◆ **GIVEN INFORMATION**
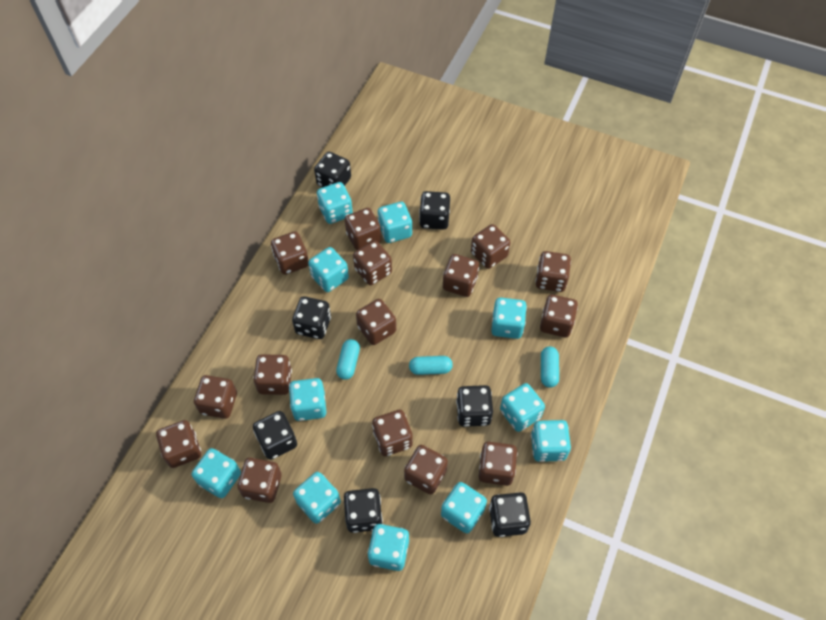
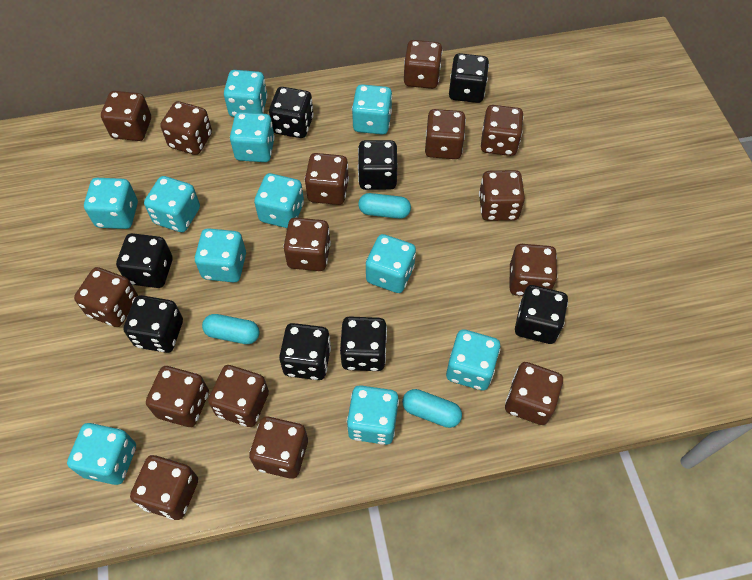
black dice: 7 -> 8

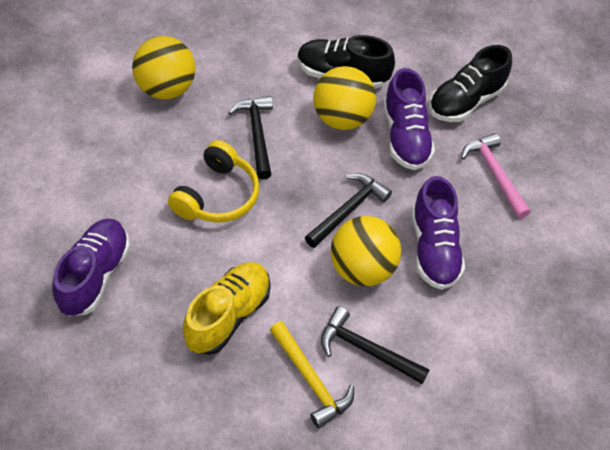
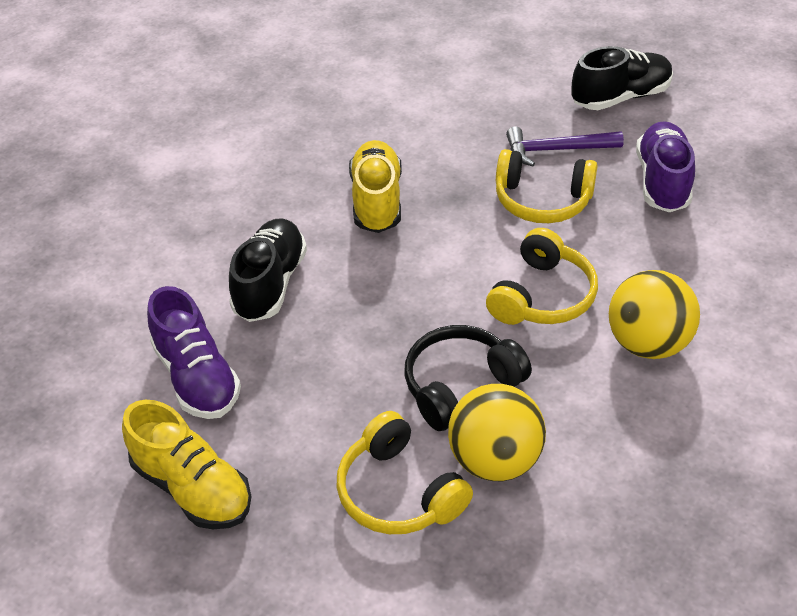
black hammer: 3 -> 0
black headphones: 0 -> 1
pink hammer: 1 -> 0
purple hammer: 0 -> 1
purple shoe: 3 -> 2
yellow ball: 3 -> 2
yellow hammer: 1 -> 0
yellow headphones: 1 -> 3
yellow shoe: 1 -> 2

◆ **DIRECTIONS**
With "yellow" as the string to find, copy every line of the records that holds it.

◆ **TASK RESULT**
yellow ball: 3 -> 2
yellow hammer: 1 -> 0
yellow headphones: 1 -> 3
yellow shoe: 1 -> 2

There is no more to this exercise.